**** Source data ****

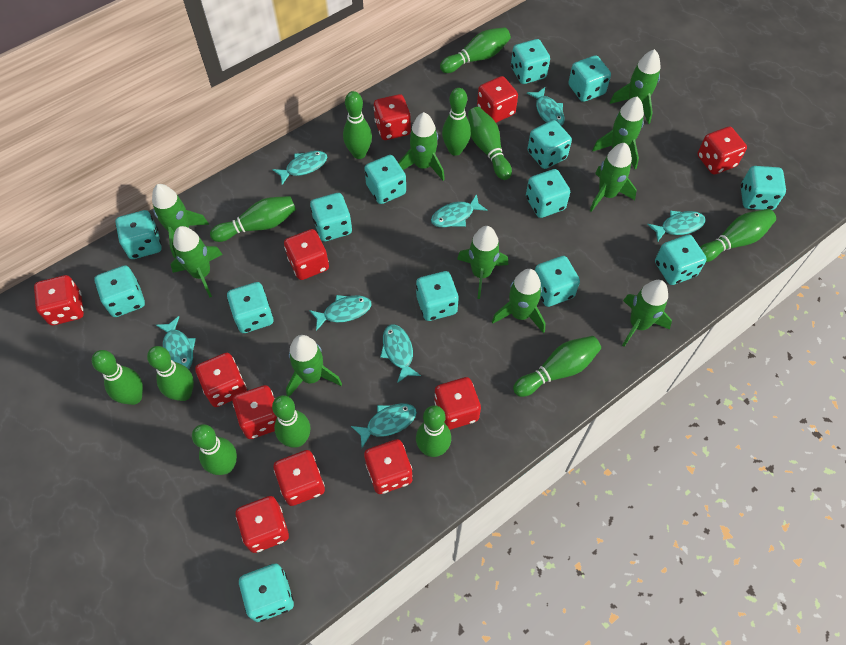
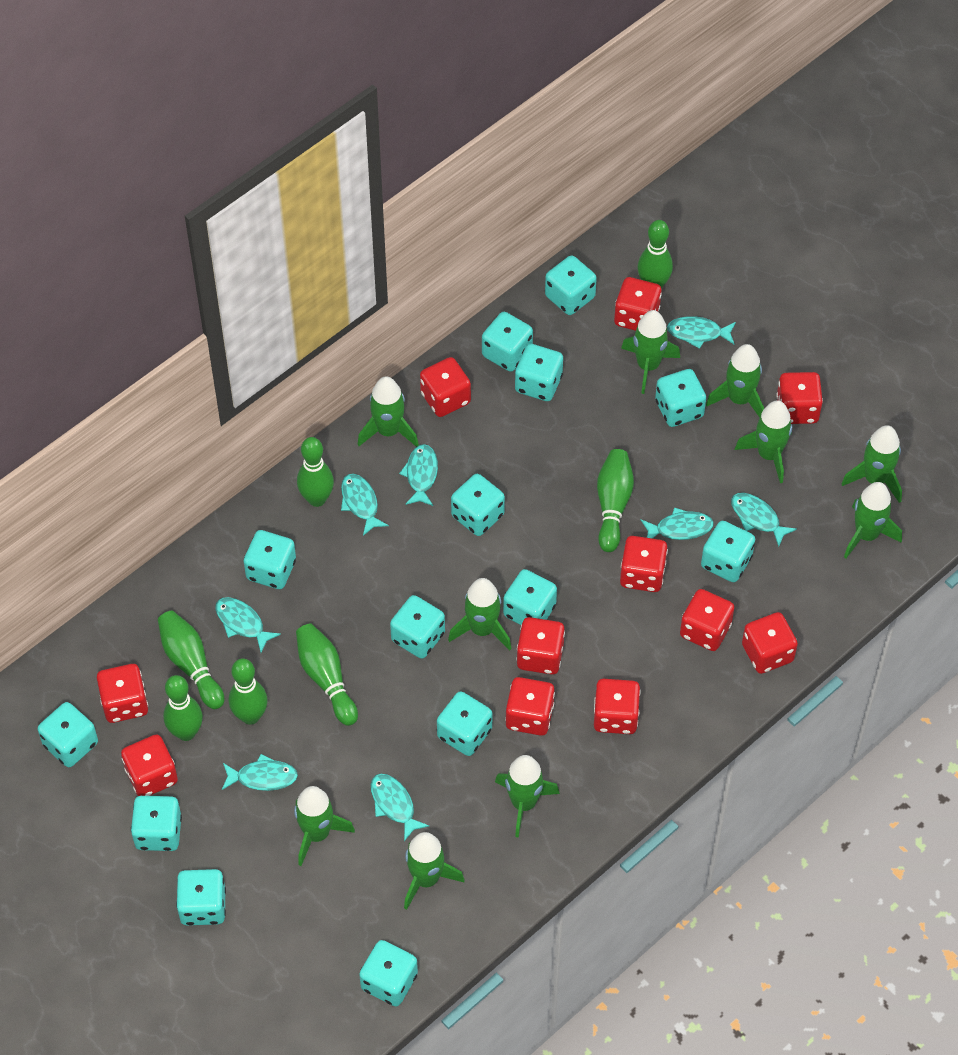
green bowling pin: 12 -> 7

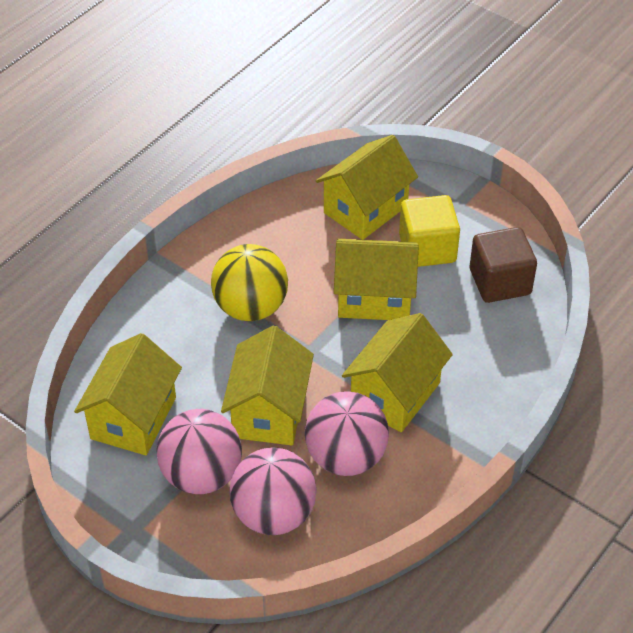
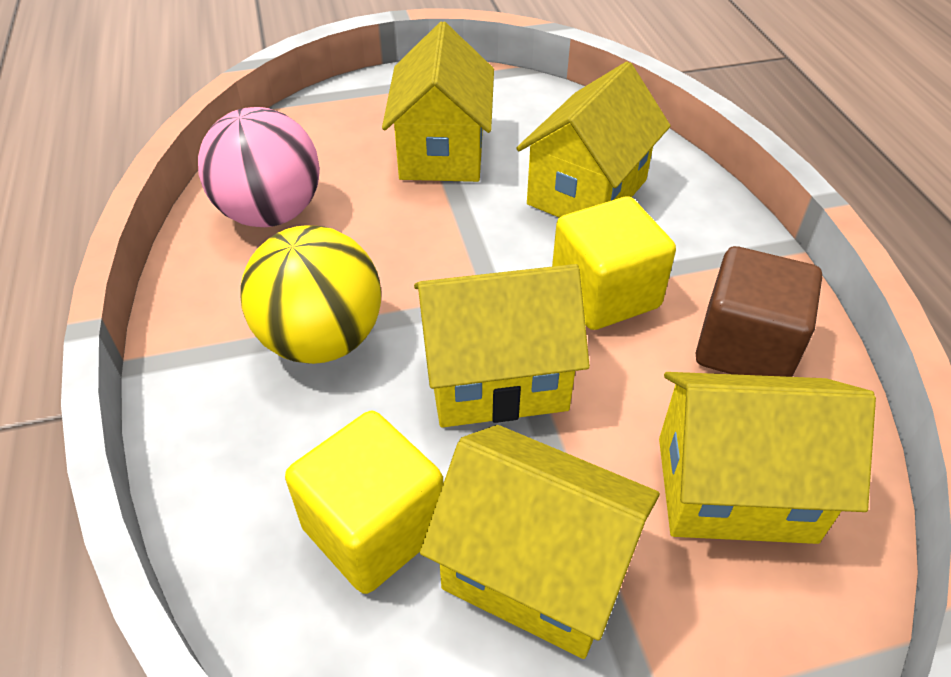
pink ball: 3 -> 1
yellow cube: 1 -> 2

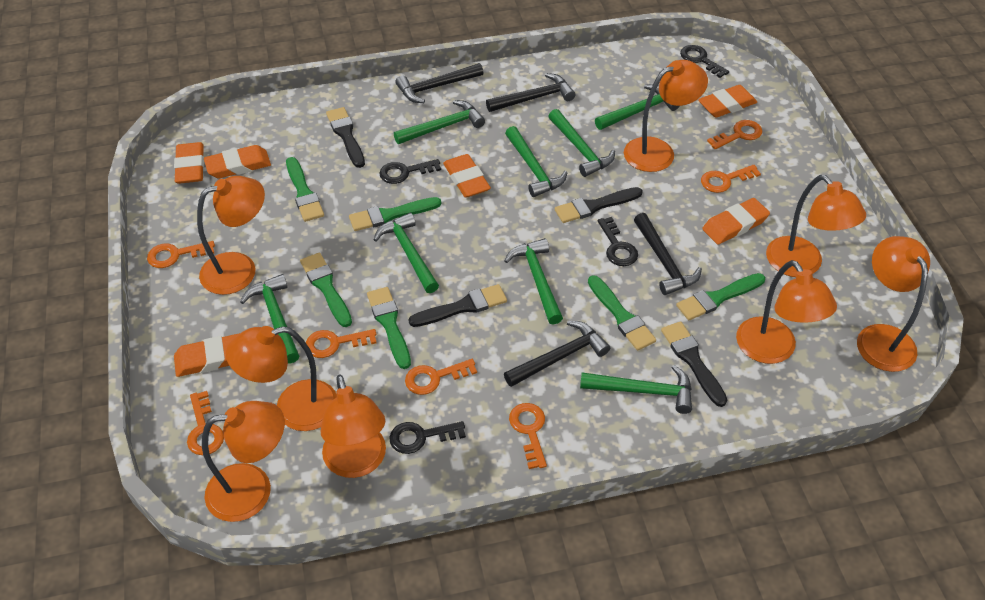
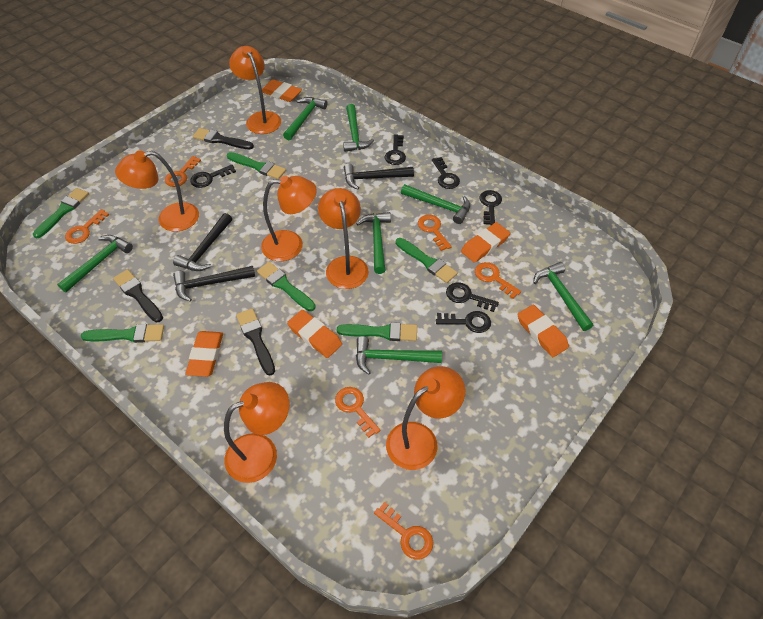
black brush: 4 -> 3
black hammer: 4 -> 3
black key: 4 -> 6
green hammer: 8 -> 7
orange eraser: 6 -> 5
orange key: 7 -> 6
orange lamp: 8 -> 6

****

Problem
The answer should be a single number: how many lines of the entries hold "green".

Finished exercise
2